▶ [TASK GOAL]: Check each line of the listing below for the string "glasses", then copy every line that has it.

▶ [SUPPLIED MATERIAL]:
###
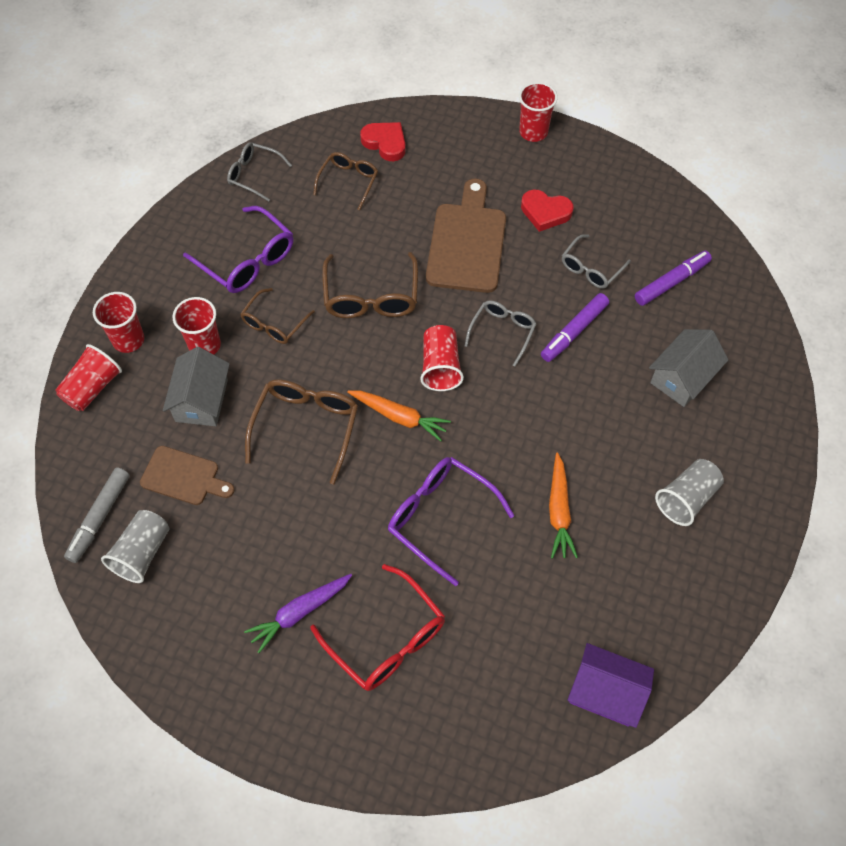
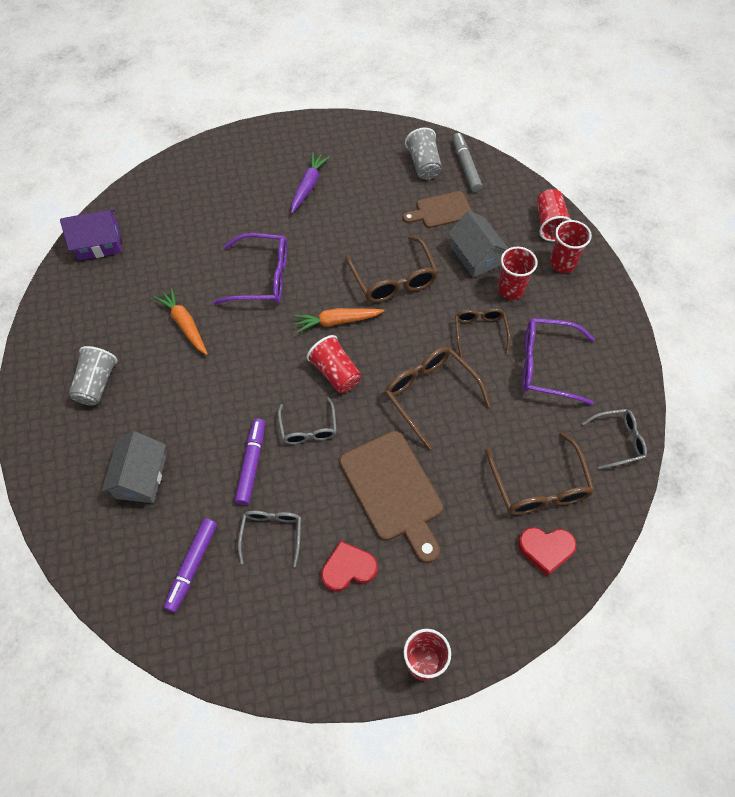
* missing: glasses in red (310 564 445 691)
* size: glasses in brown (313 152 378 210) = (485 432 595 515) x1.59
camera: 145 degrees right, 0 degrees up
###
▶ [EXERCISE OUTPUT]:
* missing: glasses in red (310 564 445 691)
* size: glasses in brown (313 152 378 210) = (485 432 595 515) x1.59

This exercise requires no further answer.